**JOB**
Update the lines from the line with "coat [381, 538]" up to and including the line with "trekked (687, 417)" by changing "center point" to "midpoint" and leaving everything else the same. Give back only those lines.

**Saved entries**

=-=-=

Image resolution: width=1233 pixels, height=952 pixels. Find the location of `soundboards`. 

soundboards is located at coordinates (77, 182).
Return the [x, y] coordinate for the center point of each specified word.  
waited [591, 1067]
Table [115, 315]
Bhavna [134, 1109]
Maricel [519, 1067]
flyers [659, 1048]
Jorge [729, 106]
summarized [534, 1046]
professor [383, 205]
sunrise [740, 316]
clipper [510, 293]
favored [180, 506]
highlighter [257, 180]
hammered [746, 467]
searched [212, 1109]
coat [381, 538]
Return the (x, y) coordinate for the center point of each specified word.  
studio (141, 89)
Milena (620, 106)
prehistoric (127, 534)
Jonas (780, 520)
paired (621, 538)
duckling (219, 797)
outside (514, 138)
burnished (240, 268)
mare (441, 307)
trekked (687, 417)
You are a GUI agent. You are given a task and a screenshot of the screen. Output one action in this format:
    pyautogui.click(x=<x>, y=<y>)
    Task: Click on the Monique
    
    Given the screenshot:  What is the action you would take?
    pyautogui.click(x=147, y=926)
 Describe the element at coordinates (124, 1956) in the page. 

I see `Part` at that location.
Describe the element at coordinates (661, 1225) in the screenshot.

=-=-=

**EXERCISE OUTPUT**
coat [381, 538]
Return the (x, y) coordinate for the midpoint of each specified word.  
studio (141, 89)
Milena (620, 106)
prehistoric (127, 534)
Jonas (780, 520)
paired (621, 538)
duckling (219, 797)
outside (514, 138)
burnished (240, 268)
mare (441, 307)
trekked (687, 417)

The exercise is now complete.